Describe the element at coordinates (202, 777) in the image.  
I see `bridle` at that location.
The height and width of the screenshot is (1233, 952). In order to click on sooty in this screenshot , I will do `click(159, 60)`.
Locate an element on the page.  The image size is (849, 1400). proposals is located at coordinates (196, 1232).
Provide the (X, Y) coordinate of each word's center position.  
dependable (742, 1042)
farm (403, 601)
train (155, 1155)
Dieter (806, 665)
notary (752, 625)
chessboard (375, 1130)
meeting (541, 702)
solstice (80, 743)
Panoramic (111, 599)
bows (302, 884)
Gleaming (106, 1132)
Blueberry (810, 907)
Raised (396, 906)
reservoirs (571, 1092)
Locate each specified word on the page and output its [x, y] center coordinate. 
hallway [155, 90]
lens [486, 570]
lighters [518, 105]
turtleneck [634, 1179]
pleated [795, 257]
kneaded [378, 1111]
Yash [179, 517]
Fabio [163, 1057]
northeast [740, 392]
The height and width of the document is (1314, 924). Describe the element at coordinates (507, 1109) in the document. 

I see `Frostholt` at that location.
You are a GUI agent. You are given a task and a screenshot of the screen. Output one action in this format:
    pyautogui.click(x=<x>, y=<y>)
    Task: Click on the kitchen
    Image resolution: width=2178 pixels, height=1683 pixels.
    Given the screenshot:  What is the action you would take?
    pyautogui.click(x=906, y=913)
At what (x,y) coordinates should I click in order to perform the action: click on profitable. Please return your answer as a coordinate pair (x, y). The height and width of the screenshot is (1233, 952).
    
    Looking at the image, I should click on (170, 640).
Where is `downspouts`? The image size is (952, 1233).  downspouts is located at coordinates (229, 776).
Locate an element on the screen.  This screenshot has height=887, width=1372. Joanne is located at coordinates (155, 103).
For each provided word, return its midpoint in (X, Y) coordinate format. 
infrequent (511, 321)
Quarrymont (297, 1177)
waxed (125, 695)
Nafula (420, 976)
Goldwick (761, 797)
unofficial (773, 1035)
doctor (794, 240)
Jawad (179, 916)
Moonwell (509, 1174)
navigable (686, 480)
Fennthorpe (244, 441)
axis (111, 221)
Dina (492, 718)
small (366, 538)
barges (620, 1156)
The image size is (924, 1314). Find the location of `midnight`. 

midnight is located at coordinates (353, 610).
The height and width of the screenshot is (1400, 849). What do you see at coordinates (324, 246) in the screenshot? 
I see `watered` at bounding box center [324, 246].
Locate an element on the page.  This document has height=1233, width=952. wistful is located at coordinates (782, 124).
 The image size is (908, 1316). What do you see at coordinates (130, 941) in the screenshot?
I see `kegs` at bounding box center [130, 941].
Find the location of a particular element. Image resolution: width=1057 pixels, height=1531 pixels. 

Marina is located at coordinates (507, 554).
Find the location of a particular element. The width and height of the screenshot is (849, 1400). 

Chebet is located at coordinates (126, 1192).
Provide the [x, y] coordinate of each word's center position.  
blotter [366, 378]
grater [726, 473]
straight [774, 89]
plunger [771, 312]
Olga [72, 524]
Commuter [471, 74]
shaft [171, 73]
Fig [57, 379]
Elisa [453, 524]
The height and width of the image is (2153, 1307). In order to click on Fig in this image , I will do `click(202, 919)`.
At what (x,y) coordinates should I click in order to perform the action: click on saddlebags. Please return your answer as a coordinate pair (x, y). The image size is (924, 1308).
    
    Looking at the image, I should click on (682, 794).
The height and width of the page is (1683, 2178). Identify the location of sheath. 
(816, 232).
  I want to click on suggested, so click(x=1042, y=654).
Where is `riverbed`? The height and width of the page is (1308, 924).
---
Rewrite every line of the data above as a numbered list, leaving out the blank lines.

Reply to the task:
1. Describe the element at coordinates (202, 777) in the image.  
2. I see `bridle` at that location.
3. The height and width of the screenshot is (1233, 952). In order to click on sooty in this screenshot , I will do `click(159, 60)`.
4. Locate an element on the page.  The image size is (849, 1400). proposals is located at coordinates (196, 1232).
5. Provide the (X, Y) coordinate of each word's center position.  
6. dependable (742, 1042)
7. farm (403, 601)
8. train (155, 1155)
9. Dieter (806, 665)
10. notary (752, 625)
11. chessboard (375, 1130)
12. meeting (541, 702)
13. solstice (80, 743)
14. Panoramic (111, 599)
15. bows (302, 884)
16. Gleaming (106, 1132)
17. Blueberry (810, 907)
18. Raised (396, 906)
19. reservoirs (571, 1092)
20. Locate each specified word on the page and output its [x, y] center coordinate. 
21. hallway [155, 90]
22. lens [486, 570]
23. lighters [518, 105]
24. turtleneck [634, 1179]
25. pleated [795, 257]
26. kneaded [378, 1111]
27. Yash [179, 517]
28. Fabio [163, 1057]
29. northeast [740, 392]
30. The height and width of the document is (1314, 924). Describe the element at coordinates (507, 1109) in the document. 
31. I see `Frostholt` at that location.
32. You are a GUI agent. You are given a task and a screenshot of the screen. Output one action in this format:
33.     pyautogui.click(x=<x>, y=<y>)
34.     Task: Click on the kitchen
35.     Image resolution: width=2178 pixels, height=1683 pixels.
36.     Given the screenshot:  What is the action you would take?
37.     pyautogui.click(x=906, y=913)
38. At what (x,y) coordinates should I click in order to perform the action: click on profitable. Please return your answer as a coordinate pair (x, y). The height and width of the screenshot is (1233, 952).
39.     Looking at the image, I should click on (170, 640).
40. Where is `downspouts`? The image size is (952, 1233).  downspouts is located at coordinates (229, 776).
41. Locate an element on the screen.  This screenshot has height=887, width=1372. Joanne is located at coordinates (155, 103).
42. For each provided word, return its midpoint in (X, Y) coordinate format. 
43. infrequent (511, 321)
44. Quarrymont (297, 1177)
45. waxed (125, 695)
46. Nafula (420, 976)
47. Goldwick (761, 797)
48. unofficial (773, 1035)
49. doctor (794, 240)
50. Jawad (179, 916)
51. Moonwell (509, 1174)
52. navigable (686, 480)
53. Fennthorpe (244, 441)
54. axis (111, 221)
55. Dina (492, 718)
56. small (366, 538)
57. barges (620, 1156)
58. The image size is (924, 1314). Find the location of `midnight`. 
59. midnight is located at coordinates (353, 610).
60. The height and width of the screenshot is (1400, 849). What do you see at coordinates (324, 246) in the screenshot? 
61. I see `watered` at bounding box center [324, 246].
62. Locate an element on the page.  This document has height=1233, width=952. wistful is located at coordinates (782, 124).
63.  The image size is (908, 1316). What do you see at coordinates (130, 941) in the screenshot?
64. I see `kegs` at bounding box center [130, 941].
65. Find the location of a particular element. Image resolution: width=1057 pixels, height=1531 pixels. 
66. Marina is located at coordinates (507, 554).
67. Find the location of a particular element. The width and height of the screenshot is (849, 1400). 
68. Chebet is located at coordinates (126, 1192).
69. Provide the [x, y] coordinate of each word's center position.  
70. blotter [366, 378]
71. grater [726, 473]
72. straight [774, 89]
73. plunger [771, 312]
74. Olga [72, 524]
75. Commuter [471, 74]
76. shaft [171, 73]
77. Fig [57, 379]
78. Elisa [453, 524]
79. The height and width of the image is (2153, 1307). In order to click on Fig in this image , I will do `click(202, 919)`.
80. At what (x,y) coordinates should I click in order to perform the action: click on saddlebags. Please return your answer as a coordinate pair (x, y). The image size is (924, 1308).
81.     Looking at the image, I should click on (682, 794).
82. The height and width of the page is (1683, 2178). Identify the location of sheath. 
83. (816, 232).
84.   I want to click on suggested, so click(x=1042, y=654).
85. Where is `riverbed`? The height and width of the page is (1308, 924).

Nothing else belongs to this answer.